Start of Data block
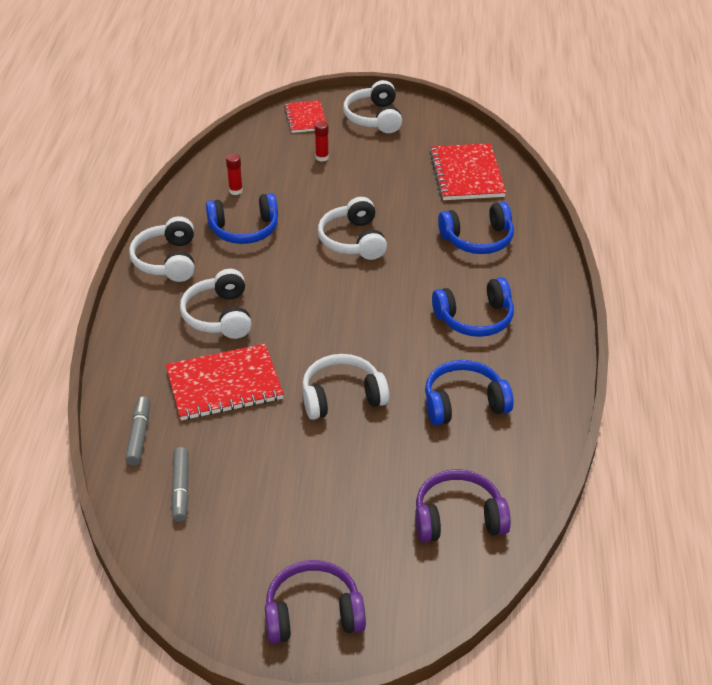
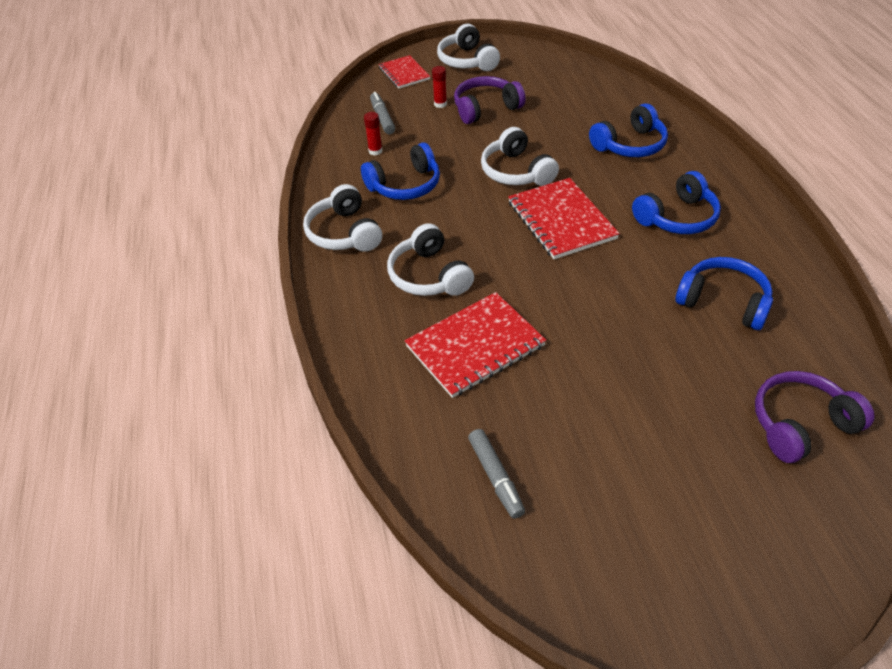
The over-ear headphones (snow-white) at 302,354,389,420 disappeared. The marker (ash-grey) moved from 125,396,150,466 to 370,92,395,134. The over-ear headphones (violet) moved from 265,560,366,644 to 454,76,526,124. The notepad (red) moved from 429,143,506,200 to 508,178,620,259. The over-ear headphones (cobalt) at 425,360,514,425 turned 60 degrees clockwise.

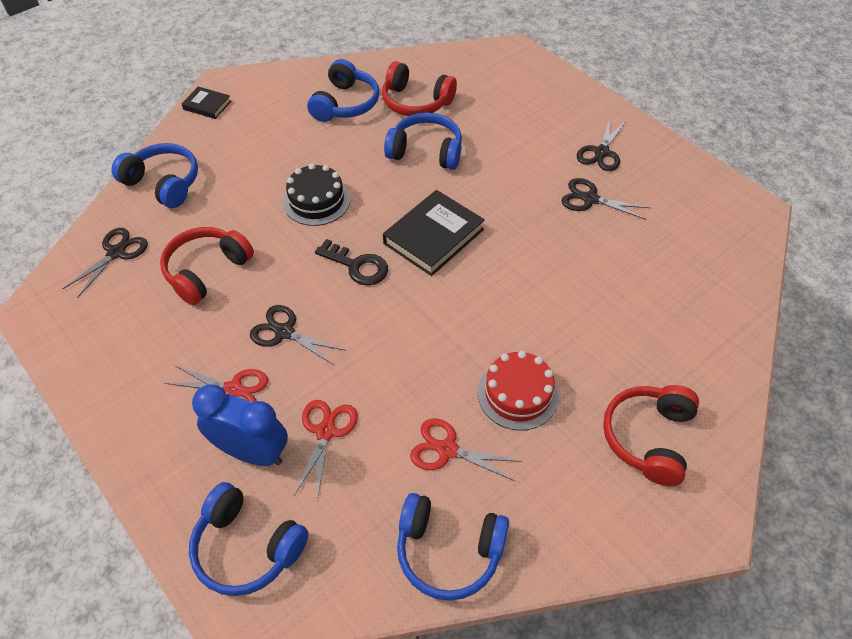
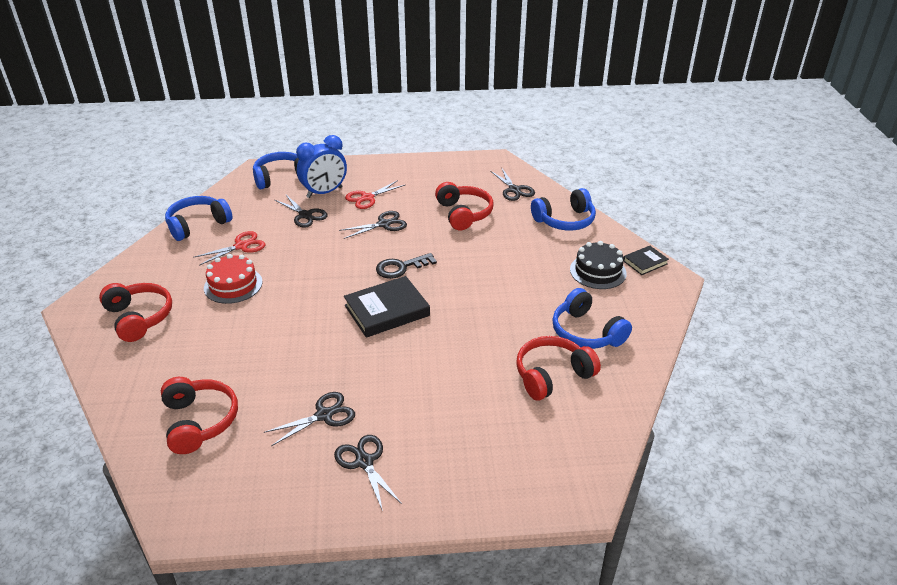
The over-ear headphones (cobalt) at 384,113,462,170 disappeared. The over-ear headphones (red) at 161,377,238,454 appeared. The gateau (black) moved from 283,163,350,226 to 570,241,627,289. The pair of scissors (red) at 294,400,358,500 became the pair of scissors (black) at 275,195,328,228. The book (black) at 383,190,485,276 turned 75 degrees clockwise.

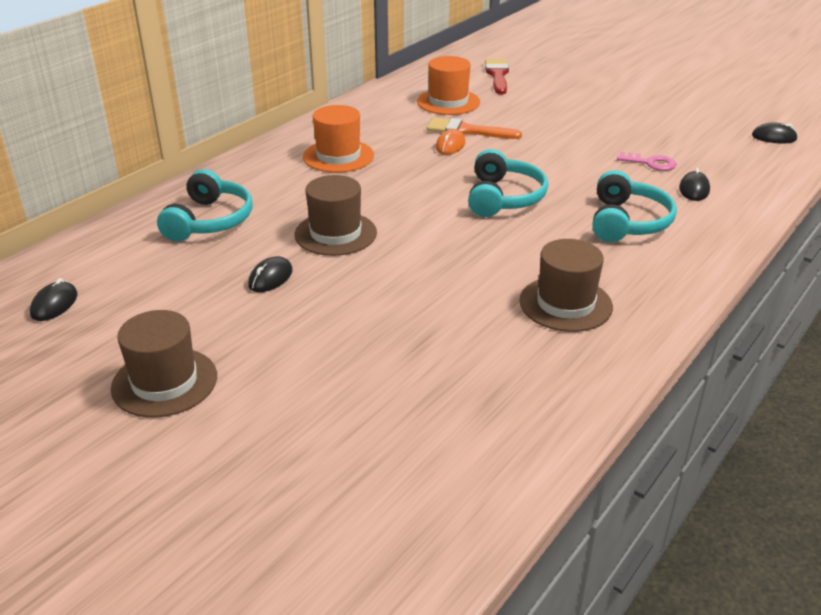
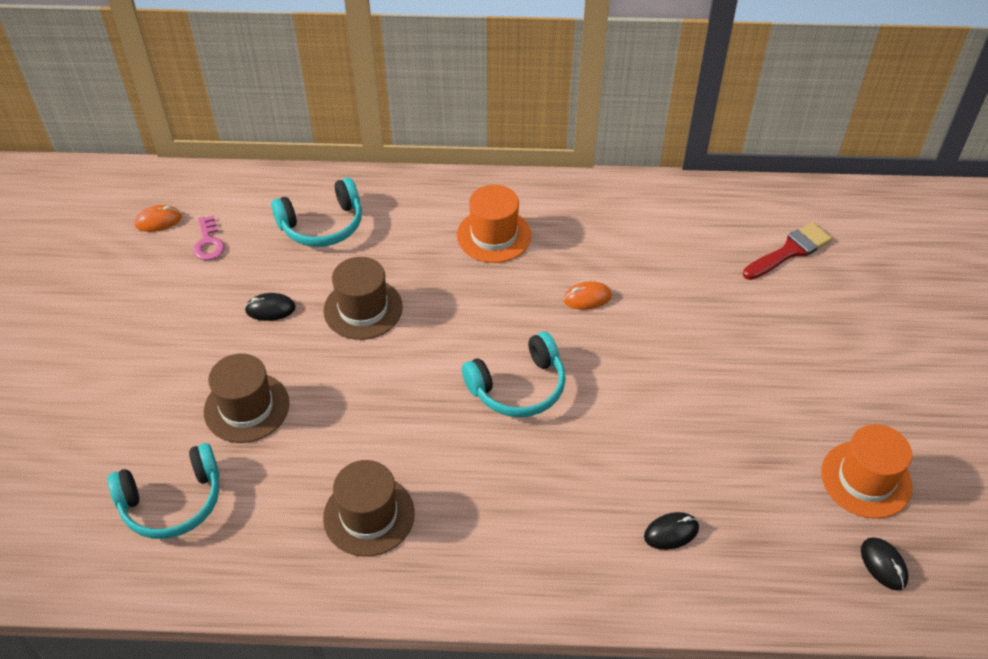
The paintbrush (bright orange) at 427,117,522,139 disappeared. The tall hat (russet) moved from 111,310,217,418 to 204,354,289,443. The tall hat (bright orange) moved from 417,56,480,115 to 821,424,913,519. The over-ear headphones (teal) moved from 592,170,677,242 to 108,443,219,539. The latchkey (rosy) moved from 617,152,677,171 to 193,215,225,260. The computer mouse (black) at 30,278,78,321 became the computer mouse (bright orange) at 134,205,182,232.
End of Data block
To do: Go through the material above and count the lines that contain "black"; answer with the number alone.

Exercise response: 2